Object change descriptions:
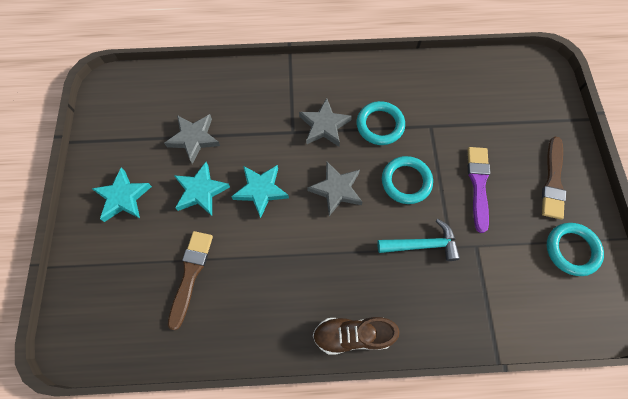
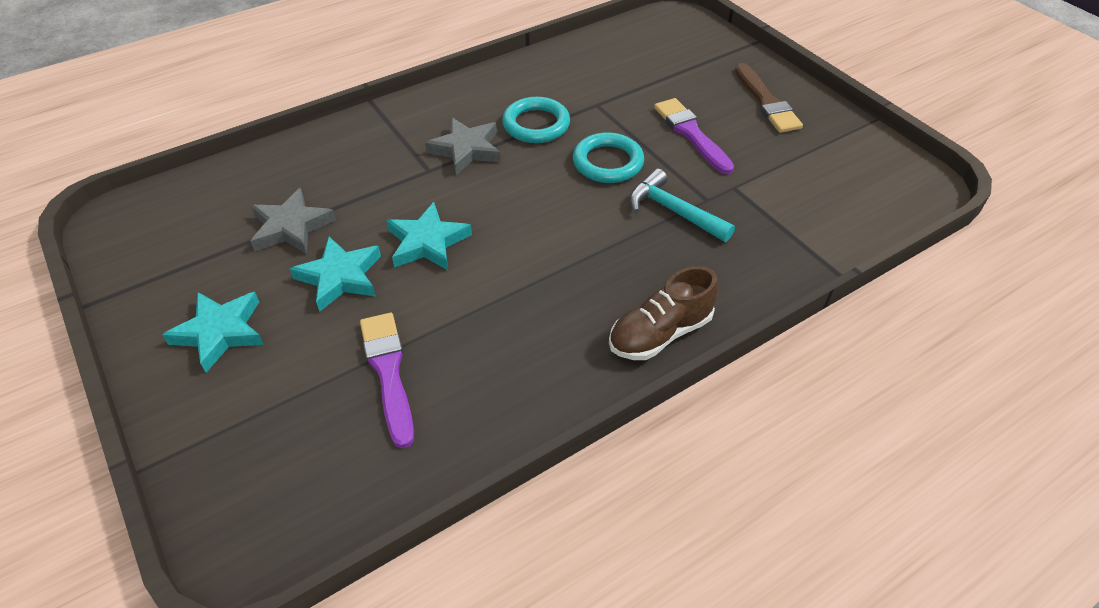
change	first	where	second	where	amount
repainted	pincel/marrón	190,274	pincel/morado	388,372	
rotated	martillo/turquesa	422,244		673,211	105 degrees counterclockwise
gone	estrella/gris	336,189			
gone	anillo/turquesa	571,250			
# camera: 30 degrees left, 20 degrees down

What to produce:
Produce the data again character for character, with the images left out.

Answer for this exercise:
change	first	where	second	where	amount
repainted	pincel/marrón	190,274	pincel/morado	388,372	
rotated	martillo/turquesa	422,244		673,211	105 degrees counterclockwise
gone	estrella/gris	336,189			
gone	anillo/turquesa	571,250			
# camera: 30 degrees left, 20 degrees down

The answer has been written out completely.